▸ **Work task**: Give again every line from the one with "LUX pin SCL: 5 -> SCL" through the last line of the data, exactly, and leave out the lines before it.

▸ **Supplied entries**:
---

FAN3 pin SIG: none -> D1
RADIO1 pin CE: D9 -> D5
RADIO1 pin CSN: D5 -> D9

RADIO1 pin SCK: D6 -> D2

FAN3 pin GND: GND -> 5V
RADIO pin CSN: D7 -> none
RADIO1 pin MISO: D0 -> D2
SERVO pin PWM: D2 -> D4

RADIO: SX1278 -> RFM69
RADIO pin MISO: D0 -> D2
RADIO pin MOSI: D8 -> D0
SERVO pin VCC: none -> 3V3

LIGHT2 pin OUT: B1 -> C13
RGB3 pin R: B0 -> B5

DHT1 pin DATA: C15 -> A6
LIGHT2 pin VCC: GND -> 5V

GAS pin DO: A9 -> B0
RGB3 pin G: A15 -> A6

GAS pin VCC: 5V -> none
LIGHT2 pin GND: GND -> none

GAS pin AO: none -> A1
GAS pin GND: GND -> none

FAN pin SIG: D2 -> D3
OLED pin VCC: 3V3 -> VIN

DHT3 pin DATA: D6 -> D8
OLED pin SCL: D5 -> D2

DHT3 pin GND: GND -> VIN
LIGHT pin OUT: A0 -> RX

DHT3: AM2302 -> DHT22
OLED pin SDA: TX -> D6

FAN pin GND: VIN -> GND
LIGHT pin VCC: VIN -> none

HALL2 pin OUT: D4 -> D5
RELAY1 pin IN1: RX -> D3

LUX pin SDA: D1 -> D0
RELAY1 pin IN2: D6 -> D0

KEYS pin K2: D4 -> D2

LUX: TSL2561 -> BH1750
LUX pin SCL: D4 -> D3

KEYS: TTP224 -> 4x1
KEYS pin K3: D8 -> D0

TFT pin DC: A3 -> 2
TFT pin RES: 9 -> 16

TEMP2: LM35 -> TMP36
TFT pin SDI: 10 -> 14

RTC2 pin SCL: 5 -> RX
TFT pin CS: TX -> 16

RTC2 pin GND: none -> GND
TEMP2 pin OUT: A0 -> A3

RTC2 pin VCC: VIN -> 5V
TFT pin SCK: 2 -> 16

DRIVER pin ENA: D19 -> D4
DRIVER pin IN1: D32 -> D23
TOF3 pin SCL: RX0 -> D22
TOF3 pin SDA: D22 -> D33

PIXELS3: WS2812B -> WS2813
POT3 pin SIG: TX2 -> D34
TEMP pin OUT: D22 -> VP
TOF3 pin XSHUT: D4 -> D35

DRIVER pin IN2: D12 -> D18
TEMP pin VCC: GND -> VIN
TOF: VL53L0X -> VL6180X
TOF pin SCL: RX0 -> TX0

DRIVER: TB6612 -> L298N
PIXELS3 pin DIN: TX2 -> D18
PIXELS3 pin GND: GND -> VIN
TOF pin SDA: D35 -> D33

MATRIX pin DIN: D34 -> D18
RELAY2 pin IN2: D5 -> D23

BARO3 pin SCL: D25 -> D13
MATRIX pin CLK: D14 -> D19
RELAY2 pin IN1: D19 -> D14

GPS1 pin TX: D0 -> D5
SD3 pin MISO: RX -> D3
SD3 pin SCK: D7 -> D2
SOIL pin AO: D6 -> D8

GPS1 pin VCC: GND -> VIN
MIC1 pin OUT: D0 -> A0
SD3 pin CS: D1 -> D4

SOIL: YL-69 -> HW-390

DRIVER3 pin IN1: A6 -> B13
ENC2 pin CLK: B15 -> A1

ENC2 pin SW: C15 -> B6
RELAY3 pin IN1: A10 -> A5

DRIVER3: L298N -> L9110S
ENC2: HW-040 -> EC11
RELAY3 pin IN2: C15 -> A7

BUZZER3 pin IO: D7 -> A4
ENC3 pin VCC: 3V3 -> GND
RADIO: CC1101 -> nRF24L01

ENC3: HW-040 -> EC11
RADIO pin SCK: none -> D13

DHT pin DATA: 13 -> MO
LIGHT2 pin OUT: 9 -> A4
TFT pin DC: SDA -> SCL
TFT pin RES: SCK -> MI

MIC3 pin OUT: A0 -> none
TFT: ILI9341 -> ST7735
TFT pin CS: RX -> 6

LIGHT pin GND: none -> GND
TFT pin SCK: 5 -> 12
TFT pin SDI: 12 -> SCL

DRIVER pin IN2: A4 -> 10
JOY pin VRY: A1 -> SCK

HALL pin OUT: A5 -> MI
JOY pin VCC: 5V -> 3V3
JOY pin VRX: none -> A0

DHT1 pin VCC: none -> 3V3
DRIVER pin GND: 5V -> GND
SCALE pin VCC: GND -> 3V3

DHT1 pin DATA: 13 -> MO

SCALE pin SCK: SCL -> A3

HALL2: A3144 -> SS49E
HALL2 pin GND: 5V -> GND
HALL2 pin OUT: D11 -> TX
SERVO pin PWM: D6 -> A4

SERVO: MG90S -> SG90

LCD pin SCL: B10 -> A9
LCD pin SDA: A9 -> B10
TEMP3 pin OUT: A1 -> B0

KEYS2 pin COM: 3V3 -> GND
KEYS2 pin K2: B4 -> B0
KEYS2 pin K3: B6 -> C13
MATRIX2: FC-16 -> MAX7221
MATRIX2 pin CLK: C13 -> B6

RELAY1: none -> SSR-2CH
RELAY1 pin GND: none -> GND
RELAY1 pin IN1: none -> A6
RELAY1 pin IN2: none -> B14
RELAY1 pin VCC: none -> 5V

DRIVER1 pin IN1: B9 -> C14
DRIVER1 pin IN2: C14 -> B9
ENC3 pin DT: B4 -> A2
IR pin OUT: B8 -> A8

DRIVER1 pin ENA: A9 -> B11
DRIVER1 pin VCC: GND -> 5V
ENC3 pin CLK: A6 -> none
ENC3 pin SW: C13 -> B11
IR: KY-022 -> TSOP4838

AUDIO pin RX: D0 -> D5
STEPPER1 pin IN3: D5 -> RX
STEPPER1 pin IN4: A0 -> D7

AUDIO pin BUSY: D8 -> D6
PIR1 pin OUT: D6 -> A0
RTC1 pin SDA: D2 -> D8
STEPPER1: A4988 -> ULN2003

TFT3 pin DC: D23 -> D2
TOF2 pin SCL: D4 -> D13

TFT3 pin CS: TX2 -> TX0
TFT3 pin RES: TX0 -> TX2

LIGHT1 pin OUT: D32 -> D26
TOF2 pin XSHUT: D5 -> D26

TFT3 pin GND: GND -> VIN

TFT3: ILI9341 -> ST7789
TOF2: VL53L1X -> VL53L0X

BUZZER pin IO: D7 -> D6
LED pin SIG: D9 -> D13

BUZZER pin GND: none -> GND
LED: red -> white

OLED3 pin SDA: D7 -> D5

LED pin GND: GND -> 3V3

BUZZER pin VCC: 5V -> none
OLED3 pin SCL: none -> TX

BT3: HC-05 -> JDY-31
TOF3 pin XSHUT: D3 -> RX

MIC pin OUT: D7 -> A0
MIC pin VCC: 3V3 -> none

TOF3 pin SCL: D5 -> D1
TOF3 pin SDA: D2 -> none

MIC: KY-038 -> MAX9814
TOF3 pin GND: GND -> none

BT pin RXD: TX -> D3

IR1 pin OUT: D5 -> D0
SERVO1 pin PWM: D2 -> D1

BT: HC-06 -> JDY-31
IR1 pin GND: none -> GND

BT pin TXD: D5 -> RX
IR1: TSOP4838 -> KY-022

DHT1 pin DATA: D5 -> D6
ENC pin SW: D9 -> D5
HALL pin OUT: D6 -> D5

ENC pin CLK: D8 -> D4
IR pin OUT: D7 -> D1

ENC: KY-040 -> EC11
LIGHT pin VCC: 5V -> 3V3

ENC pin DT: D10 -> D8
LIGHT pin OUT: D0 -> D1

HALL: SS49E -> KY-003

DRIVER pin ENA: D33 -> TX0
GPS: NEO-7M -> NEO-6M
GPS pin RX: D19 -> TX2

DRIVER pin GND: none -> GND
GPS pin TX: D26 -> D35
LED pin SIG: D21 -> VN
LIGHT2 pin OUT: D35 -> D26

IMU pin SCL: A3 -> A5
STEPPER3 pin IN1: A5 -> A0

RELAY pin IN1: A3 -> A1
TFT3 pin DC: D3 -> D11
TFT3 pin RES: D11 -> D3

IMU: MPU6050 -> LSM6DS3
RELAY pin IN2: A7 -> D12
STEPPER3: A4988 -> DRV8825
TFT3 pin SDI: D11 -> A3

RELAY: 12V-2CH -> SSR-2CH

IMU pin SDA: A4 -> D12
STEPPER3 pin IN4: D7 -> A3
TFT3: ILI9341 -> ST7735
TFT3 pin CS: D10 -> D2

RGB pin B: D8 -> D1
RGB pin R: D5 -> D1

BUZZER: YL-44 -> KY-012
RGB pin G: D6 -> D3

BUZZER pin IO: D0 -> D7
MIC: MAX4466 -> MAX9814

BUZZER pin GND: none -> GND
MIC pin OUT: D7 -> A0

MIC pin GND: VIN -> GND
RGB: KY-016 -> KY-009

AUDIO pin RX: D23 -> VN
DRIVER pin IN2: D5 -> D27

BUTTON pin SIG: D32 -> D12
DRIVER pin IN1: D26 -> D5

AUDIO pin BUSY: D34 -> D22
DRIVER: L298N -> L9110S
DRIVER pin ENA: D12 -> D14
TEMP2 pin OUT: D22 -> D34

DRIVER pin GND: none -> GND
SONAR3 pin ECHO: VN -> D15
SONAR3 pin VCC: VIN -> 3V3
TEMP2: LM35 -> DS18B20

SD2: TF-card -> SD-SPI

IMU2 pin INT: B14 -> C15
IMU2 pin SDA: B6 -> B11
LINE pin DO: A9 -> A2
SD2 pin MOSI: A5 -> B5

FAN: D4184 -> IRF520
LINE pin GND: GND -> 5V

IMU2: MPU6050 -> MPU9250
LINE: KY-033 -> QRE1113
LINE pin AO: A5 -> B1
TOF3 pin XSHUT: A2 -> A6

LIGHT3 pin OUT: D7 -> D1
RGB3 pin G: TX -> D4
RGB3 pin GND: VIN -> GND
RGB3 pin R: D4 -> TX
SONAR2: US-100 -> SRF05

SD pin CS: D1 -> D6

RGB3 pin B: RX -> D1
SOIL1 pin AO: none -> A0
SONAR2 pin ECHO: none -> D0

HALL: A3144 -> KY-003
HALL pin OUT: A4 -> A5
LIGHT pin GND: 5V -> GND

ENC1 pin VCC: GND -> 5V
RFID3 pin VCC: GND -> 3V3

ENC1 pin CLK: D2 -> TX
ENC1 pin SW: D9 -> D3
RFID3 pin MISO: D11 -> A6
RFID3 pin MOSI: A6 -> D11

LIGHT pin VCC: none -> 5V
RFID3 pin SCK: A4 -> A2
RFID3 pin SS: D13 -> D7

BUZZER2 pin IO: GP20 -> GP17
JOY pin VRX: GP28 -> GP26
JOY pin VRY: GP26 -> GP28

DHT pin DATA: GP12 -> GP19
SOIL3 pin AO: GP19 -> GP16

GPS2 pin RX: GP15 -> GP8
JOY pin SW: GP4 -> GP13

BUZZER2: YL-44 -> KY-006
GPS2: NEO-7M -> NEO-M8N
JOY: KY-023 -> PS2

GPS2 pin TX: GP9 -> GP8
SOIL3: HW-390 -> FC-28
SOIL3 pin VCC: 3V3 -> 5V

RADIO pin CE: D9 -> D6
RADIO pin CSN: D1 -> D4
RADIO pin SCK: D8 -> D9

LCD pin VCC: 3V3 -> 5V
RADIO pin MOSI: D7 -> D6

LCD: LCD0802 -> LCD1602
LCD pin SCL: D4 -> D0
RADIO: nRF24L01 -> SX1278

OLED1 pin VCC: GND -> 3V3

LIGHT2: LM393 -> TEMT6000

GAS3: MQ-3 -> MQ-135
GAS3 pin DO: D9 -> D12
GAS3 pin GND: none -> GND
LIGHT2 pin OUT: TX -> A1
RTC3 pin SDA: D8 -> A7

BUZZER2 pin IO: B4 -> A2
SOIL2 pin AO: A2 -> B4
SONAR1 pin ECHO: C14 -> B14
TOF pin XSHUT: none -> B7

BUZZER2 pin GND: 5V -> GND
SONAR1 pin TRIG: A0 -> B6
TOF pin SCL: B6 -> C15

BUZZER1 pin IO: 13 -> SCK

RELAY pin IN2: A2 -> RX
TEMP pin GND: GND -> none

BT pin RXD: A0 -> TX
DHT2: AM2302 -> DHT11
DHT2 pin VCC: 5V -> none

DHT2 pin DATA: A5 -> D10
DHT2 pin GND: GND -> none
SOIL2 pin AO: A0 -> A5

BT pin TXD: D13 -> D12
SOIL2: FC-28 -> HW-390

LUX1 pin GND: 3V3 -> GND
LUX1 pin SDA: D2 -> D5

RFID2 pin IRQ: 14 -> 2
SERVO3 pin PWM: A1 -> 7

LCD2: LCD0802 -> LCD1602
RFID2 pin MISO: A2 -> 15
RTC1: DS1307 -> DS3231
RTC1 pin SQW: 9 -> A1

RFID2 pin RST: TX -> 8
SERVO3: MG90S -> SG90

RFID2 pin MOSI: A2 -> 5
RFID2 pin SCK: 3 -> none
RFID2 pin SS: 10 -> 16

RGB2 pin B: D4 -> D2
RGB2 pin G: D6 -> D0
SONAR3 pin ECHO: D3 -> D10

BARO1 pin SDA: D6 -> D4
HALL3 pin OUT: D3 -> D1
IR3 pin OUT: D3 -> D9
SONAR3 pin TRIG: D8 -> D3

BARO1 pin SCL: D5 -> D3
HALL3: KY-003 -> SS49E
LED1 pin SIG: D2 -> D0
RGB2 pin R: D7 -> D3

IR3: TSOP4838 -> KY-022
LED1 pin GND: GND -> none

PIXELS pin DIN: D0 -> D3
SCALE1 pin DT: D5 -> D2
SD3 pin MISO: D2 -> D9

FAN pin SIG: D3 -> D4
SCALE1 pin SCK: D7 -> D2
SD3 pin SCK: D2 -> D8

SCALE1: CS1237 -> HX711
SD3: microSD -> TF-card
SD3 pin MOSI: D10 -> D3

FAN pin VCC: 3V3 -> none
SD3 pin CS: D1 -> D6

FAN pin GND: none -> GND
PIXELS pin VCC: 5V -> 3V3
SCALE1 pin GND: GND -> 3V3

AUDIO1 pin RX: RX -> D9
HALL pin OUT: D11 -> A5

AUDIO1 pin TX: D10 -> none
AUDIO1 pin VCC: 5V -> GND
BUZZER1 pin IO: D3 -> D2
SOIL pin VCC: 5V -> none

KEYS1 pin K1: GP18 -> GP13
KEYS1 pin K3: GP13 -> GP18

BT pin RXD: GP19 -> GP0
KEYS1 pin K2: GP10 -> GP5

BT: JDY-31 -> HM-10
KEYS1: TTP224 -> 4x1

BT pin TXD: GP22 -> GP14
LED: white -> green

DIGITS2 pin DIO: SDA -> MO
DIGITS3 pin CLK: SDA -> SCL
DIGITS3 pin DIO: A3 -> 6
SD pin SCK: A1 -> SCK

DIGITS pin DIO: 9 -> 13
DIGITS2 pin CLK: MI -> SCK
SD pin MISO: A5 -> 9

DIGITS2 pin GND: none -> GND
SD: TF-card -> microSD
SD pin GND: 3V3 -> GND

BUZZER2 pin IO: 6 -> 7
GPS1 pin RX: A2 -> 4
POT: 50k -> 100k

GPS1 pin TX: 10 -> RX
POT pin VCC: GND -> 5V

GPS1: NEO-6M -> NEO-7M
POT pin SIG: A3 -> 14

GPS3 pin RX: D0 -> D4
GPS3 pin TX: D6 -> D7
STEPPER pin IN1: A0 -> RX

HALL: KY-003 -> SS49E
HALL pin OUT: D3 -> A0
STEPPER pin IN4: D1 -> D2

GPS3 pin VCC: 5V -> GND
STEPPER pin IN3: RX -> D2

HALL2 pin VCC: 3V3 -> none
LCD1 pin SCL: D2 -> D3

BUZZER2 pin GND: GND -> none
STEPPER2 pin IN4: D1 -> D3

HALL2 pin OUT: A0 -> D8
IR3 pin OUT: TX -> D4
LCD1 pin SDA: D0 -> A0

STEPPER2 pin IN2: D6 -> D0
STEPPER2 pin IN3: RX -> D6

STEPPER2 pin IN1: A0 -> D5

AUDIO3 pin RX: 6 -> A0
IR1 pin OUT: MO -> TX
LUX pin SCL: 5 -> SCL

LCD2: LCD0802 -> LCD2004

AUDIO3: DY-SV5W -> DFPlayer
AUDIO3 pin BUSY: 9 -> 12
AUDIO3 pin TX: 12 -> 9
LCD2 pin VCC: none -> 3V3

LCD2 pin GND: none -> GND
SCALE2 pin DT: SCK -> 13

---

▸ **Solution to the problem**:
LUX pin SCL: 5 -> SCL

LCD2: LCD0802 -> LCD2004

AUDIO3: DY-SV5W -> DFPlayer
AUDIO3 pin BUSY: 9 -> 12
AUDIO3 pin TX: 12 -> 9
LCD2 pin VCC: none -> 3V3

LCD2 pin GND: none -> GND
SCALE2 pin DT: SCK -> 13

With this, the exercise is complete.